:: BRIEF ::
Only text lines belong in the answer: the lines from the first one in the records through the line with "yellow lemon [377,408,409,433]", copied exactly.

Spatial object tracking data
* * *

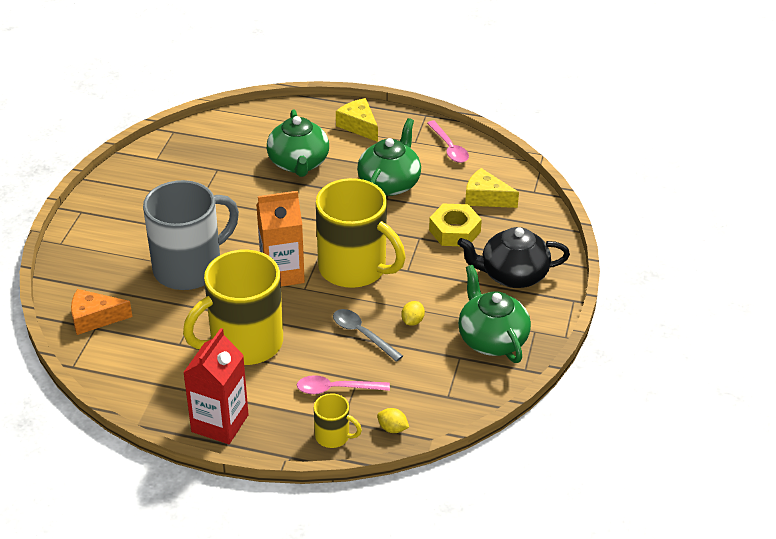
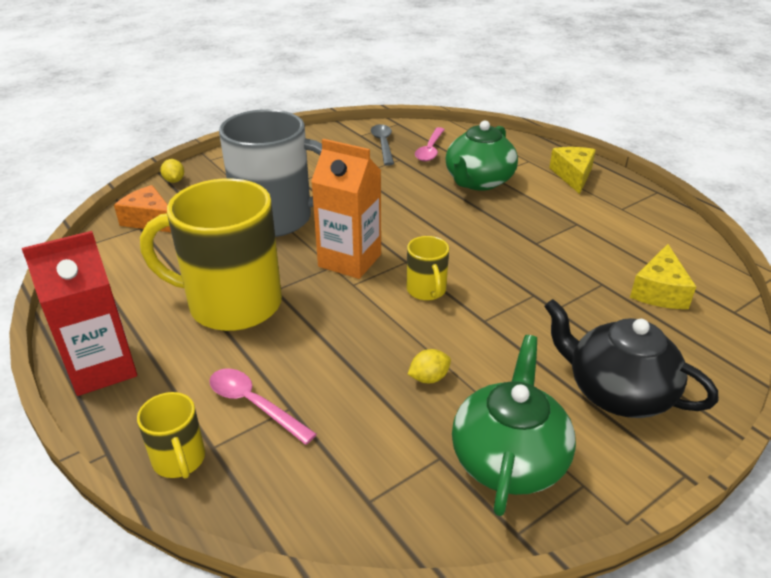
camera: 40 degrees right, 5 degrees down
yellow mug [316,178,405,288] -> yellow mug [407,236,449,301], size x0.45
grey spoon [333,309,403,362] -> grey spoon moved to [371,124,394,166]
green teapot [357,118,421,196] -> none
yellow lemon [377,408,409,433] -> yellow lemon moved to [160,159,184,183]
pink spoon [427,121,469,163] -> pink spoon moved to [415,127,445,162]
yellow nut [429,204,482,246] -> none
yellow cheese [465,168,519,208] -> yellow cheese turned 135 degrees counterclockwise [630,244,696,309]

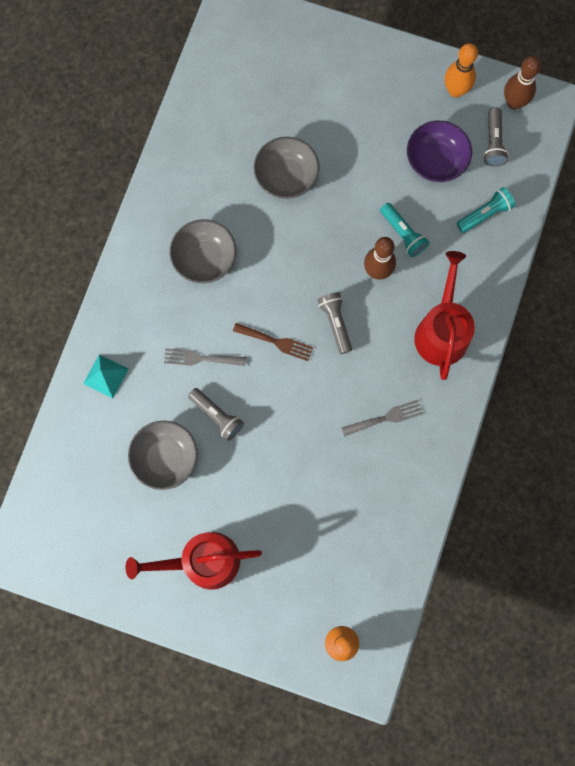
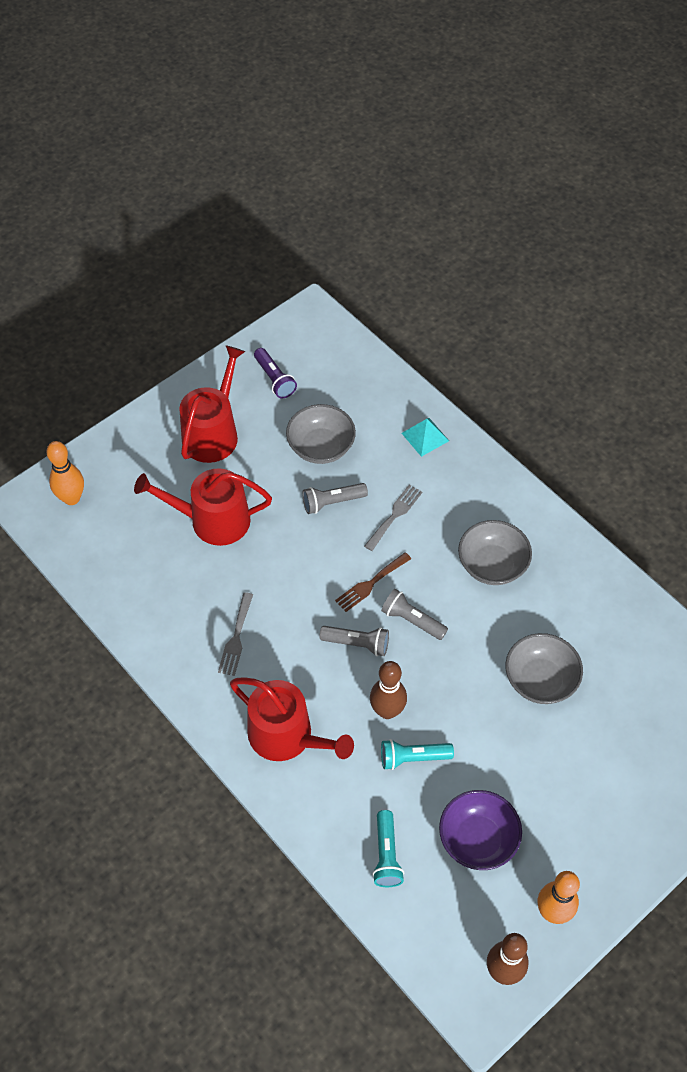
camera: 120 degrees right, 20 degrees down
grey flashlight [483,107,509,167] -> grey flashlight moved to [381,589,448,640]
none -> red watering can [134,468,272,546]
none -> purple flashlight [254,348,297,398]

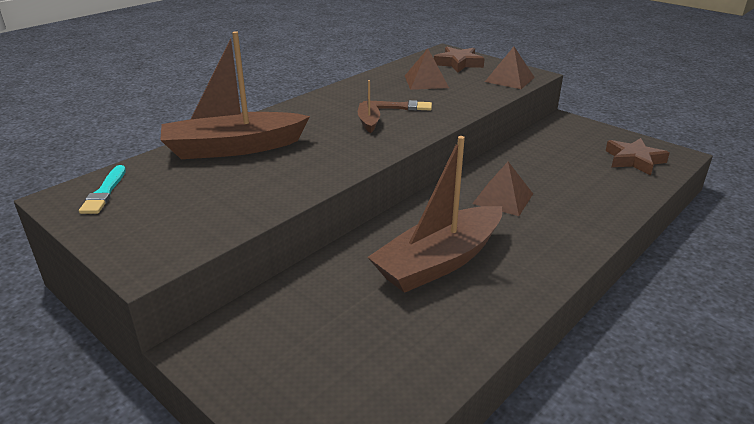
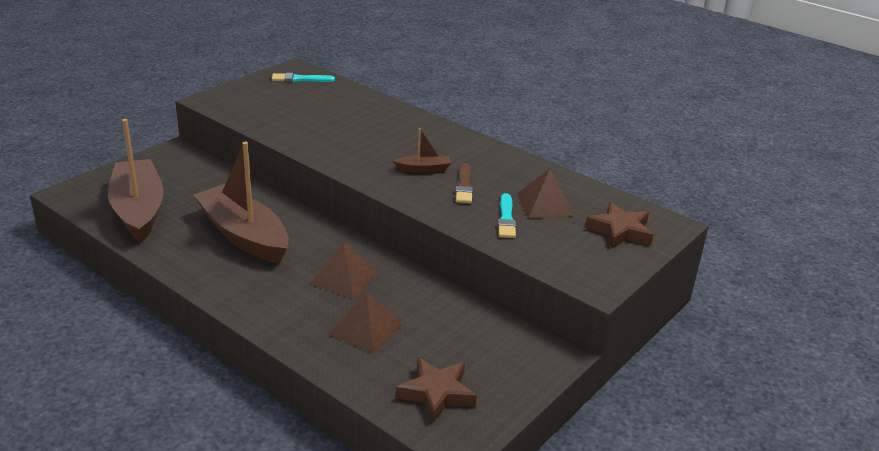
camera: 85 degrees right, 0 degrees up
brown boat [160,31,310,159] -> brown boat moved to [108,119,164,242]
brown pyramid [485,47,535,89] -> brown pyramid moved to [329,292,402,353]
none -> turquoise brush [498,193,516,238]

* * *

:: TASK RESULT ::
camera: 40 degrees right, 5 degrees down
yellow mug [316,178,405,288] -> yellow mug [407,236,449,301], size x0.45
grey spoon [333,309,403,362] -> grey spoon moved to [371,124,394,166]
green teapot [357,118,421,196] -> none
yellow lemon [377,408,409,433] -> yellow lemon moved to [160,159,184,183]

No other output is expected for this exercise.